▶ [Data for analysis]:

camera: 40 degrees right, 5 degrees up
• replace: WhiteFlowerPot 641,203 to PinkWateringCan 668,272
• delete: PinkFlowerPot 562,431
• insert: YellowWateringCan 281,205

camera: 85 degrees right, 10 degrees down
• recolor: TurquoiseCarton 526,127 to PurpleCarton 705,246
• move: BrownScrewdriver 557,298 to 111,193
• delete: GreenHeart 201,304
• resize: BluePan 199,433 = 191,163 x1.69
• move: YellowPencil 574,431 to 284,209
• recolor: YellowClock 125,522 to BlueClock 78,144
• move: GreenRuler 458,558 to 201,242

* * *

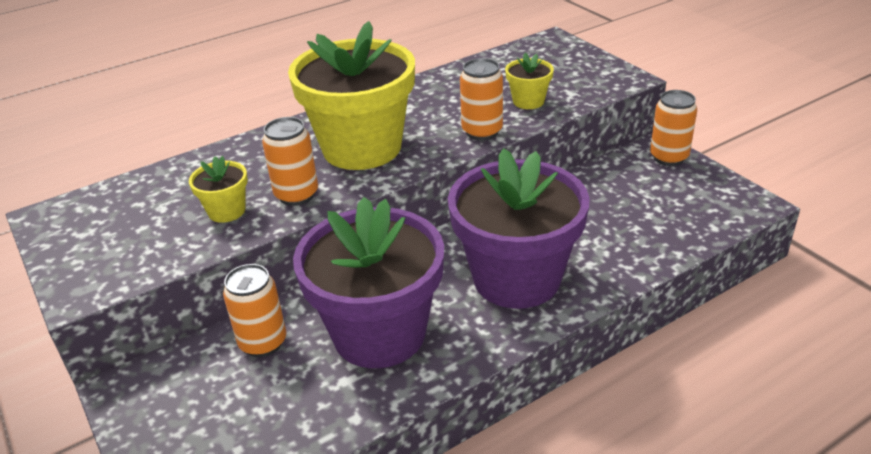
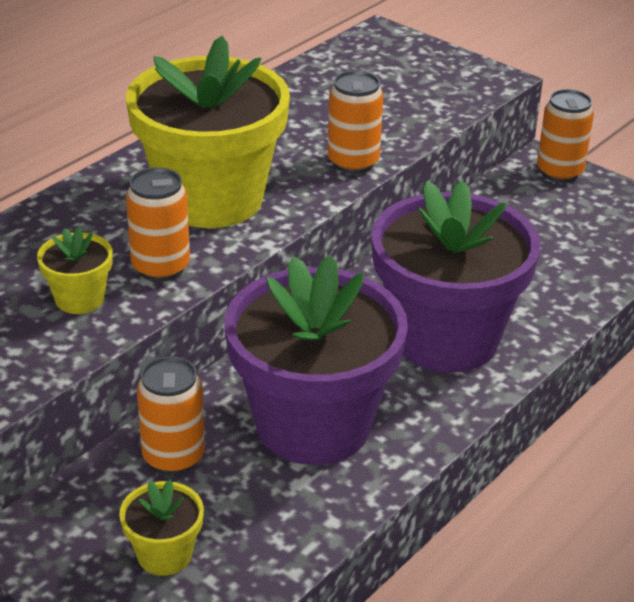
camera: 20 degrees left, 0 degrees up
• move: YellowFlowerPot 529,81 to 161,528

▶ [Problem description]: A word-for-word copy of the lines above from the one with "to PinkWateringCan 668,272" through the one with "delete: PinkFlowerPot 562,431", inclusive, is the only output wanted.

▶ [Result of the task]:
• replace: WhiteFlowerPot 641,203 to PinkWateringCan 668,272
• delete: PinkFlowerPot 562,431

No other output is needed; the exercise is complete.